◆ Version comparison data
------------
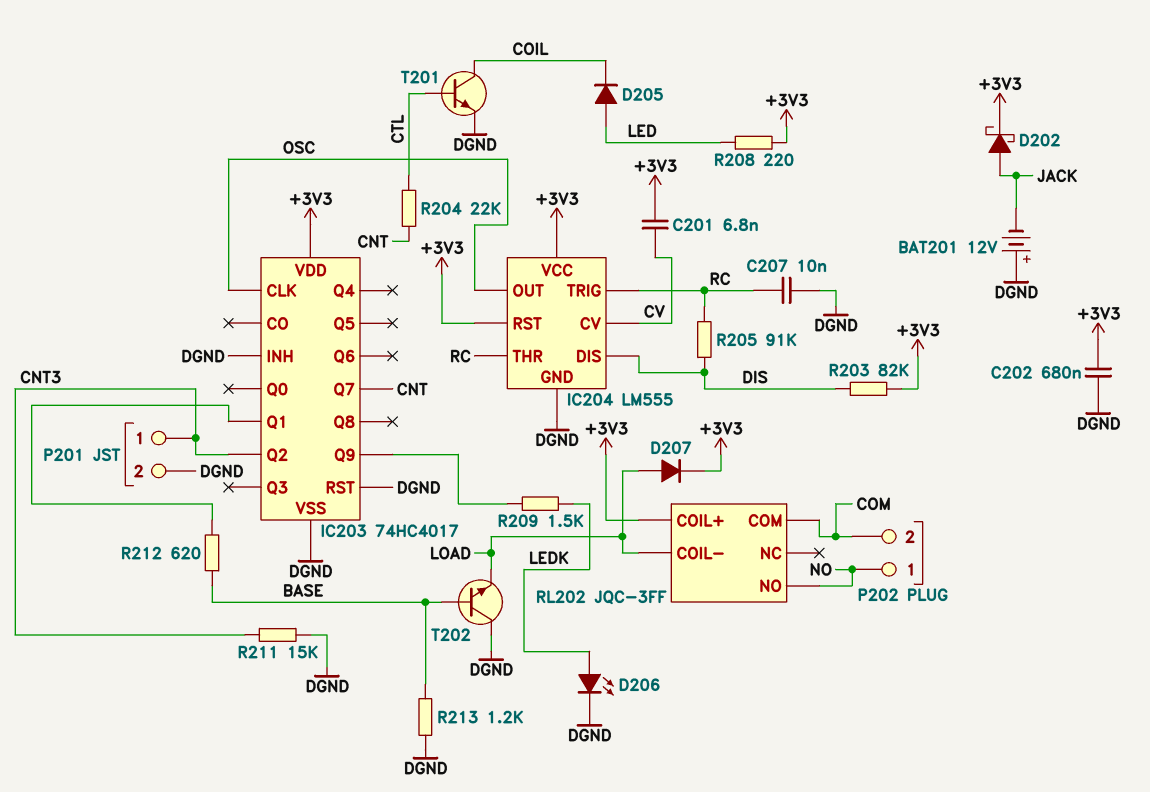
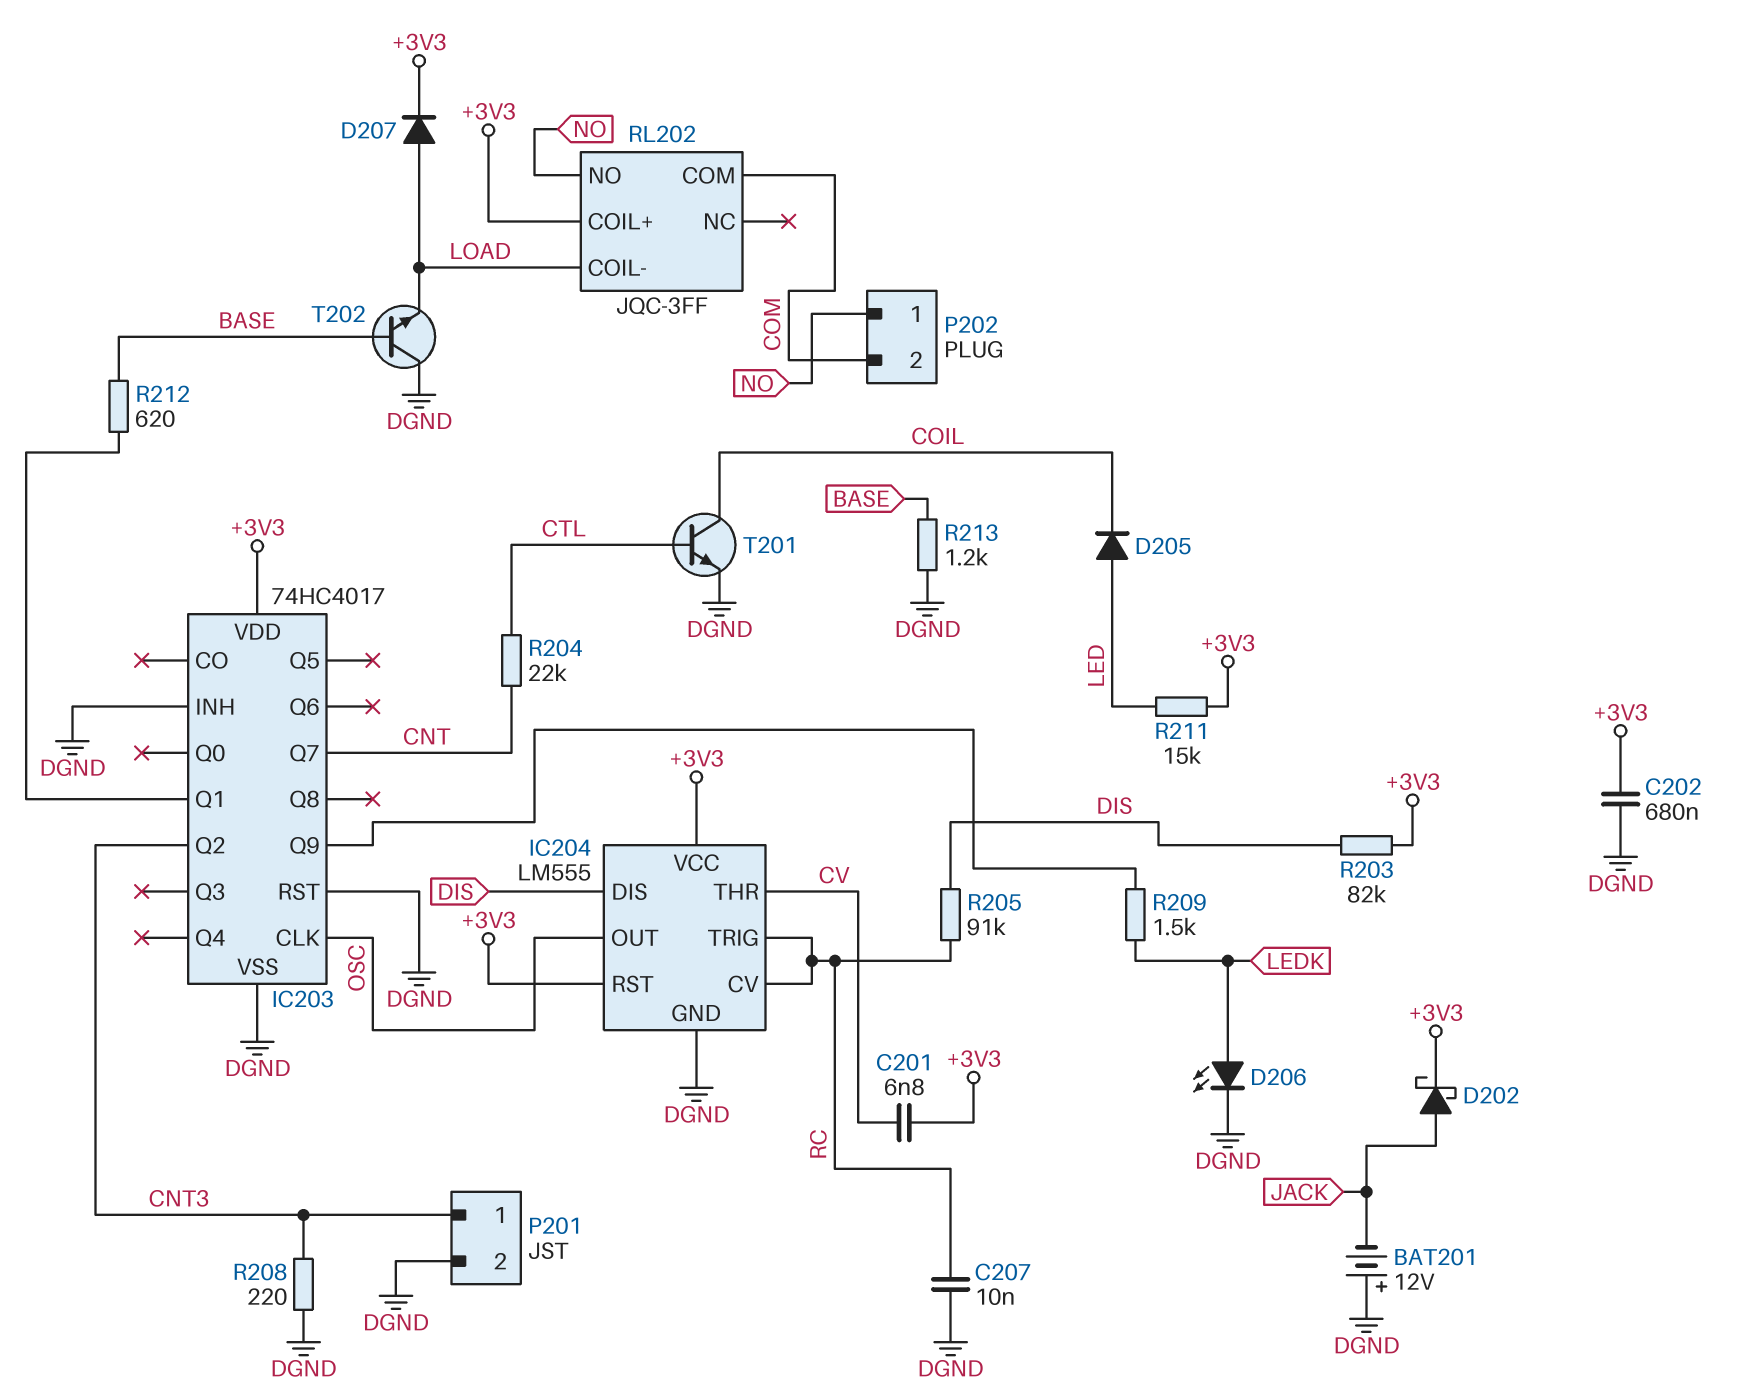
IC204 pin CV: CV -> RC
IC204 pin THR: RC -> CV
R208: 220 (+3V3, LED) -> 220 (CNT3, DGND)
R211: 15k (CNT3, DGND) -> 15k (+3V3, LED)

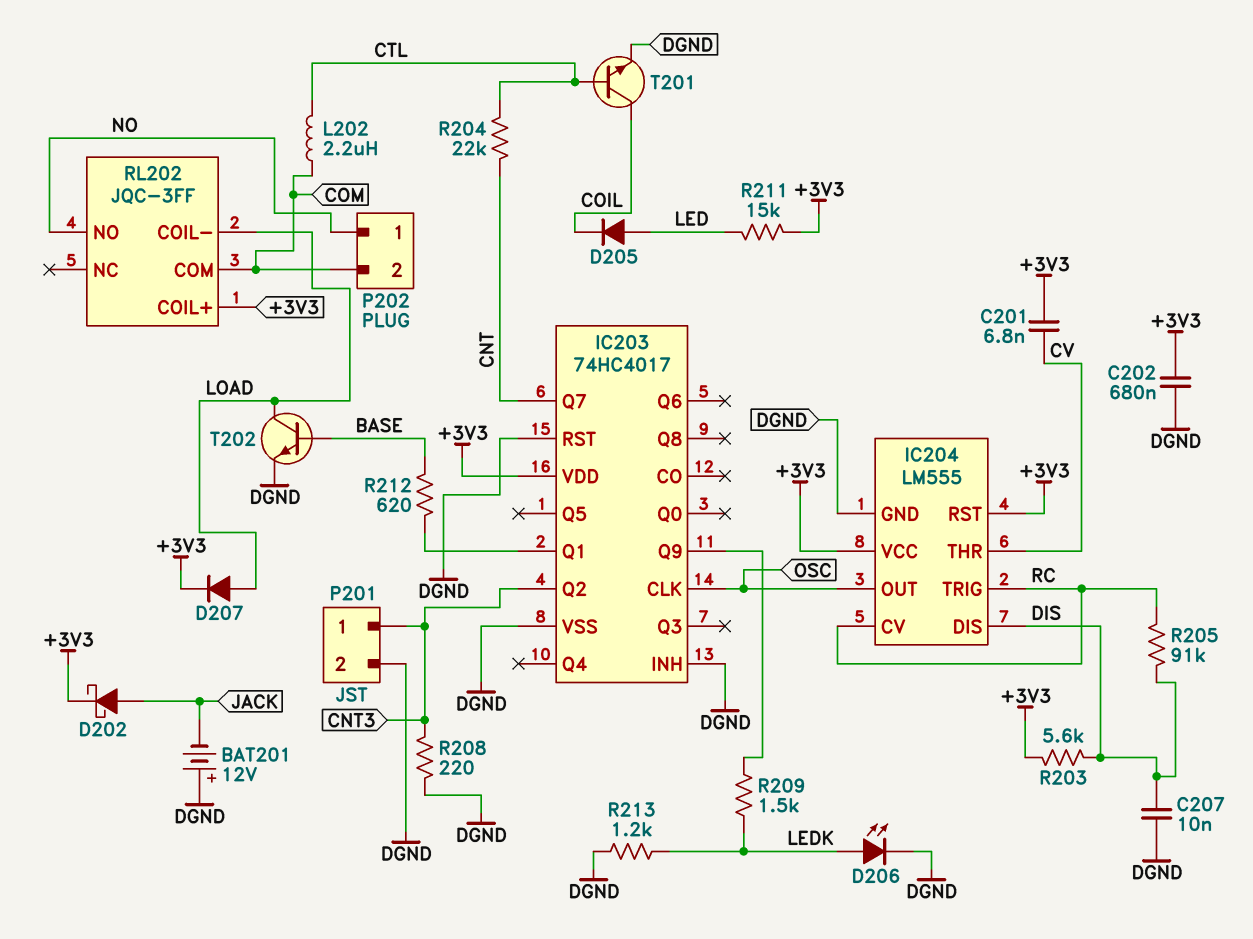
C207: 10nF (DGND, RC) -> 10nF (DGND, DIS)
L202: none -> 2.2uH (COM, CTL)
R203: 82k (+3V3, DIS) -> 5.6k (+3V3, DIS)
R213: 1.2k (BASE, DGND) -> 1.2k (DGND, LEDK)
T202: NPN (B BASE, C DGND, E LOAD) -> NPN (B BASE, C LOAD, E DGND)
------------
◆ PROBLEM DETAILS
Return the lines of the records that include the string "BASE".

◆ ANSWER SECTION
R213: 1.2k (BASE, DGND) -> 1.2k (DGND, LEDK)
T202: NPN (B BASE, C DGND, E LOAD) -> NPN (B BASE, C LOAD, E DGND)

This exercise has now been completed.